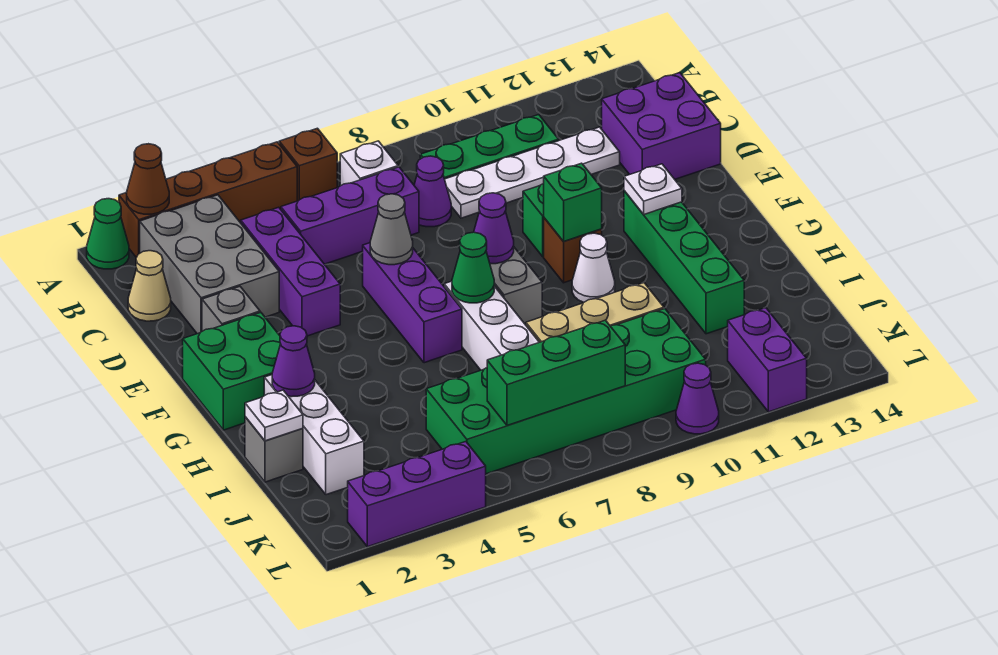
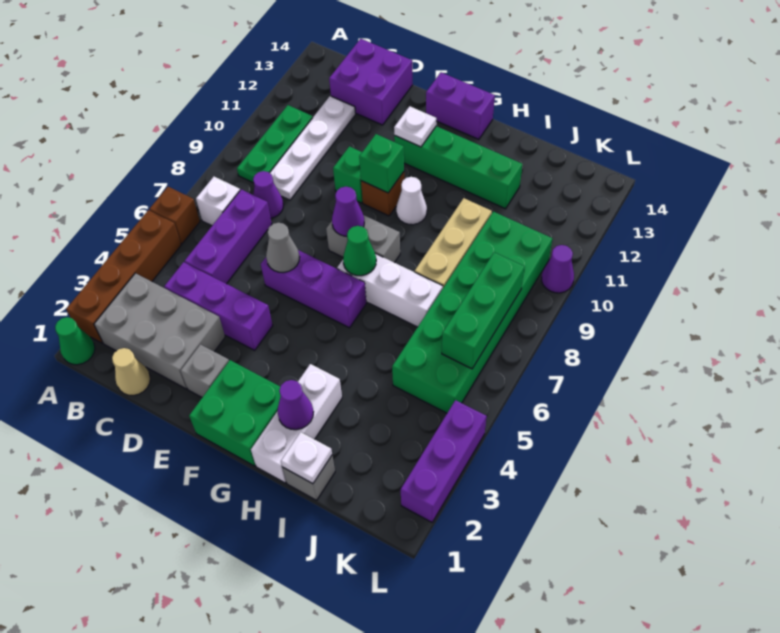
brown cone A2 level 2 -> none
white brick H2:J2 level 1 -> white brick H1:H3 level 1
purple brick K12:L12 level 1 -> purple brick F14:G14 level 1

## WHAT YOU HAVE TO DO
Leave out the images and write out the listing above exactly.

## TASK ANSWER
brown cone A2 level 2 -> none
white brick H2:J2 level 1 -> white brick H1:H3 level 1
purple brick K12:L12 level 1 -> purple brick F14:G14 level 1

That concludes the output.